**The data**
────────────────────────────────────────

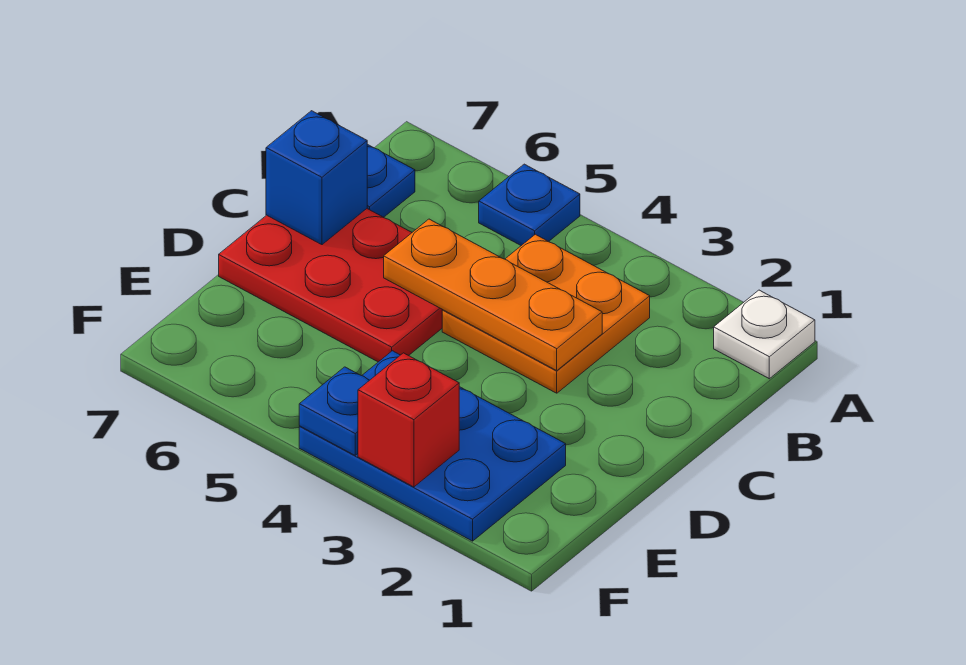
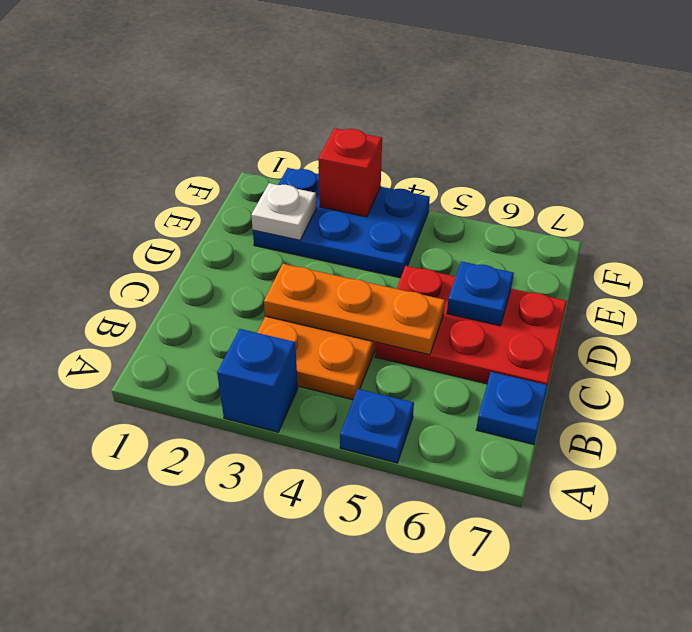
white plate A1 level 1 -> white plate E2 level 2
blue brick C7 level 2 -> blue brick A3 level 1
blue plate F4 level 2 -> blue plate D6 level 2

────────────────────────────────────────

**Activity**
The line with "blue brick C7", the last line of the data above, and every line between them should be duplicated exactly, with nothing else.

**Problem solution**
blue brick C7 level 2 -> blue brick A3 level 1
blue plate F4 level 2 -> blue plate D6 level 2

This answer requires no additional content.